__What is expected__
Look for "white" in the listing below. Gather each line that contains it.

__Material shown__
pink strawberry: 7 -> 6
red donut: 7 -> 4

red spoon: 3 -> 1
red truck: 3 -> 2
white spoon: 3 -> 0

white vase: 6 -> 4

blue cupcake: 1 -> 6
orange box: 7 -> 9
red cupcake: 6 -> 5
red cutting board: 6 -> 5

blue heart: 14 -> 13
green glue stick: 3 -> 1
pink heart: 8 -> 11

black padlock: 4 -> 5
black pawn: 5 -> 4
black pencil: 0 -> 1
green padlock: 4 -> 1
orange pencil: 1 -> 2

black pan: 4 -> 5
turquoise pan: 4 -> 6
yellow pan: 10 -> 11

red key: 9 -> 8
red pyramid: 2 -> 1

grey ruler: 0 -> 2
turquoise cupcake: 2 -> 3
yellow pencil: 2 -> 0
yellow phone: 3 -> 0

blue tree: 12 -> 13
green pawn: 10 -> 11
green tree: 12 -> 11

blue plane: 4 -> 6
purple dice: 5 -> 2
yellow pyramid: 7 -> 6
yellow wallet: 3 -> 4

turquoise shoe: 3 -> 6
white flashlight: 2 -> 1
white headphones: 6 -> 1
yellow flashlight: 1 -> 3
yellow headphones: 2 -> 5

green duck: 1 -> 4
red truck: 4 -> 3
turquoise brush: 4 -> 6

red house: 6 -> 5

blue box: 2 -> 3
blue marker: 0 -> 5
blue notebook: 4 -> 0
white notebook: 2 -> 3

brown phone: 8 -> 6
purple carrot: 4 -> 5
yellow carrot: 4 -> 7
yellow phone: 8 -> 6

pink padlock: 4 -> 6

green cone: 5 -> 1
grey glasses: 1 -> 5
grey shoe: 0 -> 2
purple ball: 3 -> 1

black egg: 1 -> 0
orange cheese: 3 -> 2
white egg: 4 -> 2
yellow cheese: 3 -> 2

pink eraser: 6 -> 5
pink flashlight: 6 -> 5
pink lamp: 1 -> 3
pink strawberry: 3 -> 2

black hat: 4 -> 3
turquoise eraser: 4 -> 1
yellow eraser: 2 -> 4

__Written response__
white spoon: 3 -> 0
white vase: 6 -> 4
white flashlight: 2 -> 1
white headphones: 6 -> 1
white notebook: 2 -> 3
white egg: 4 -> 2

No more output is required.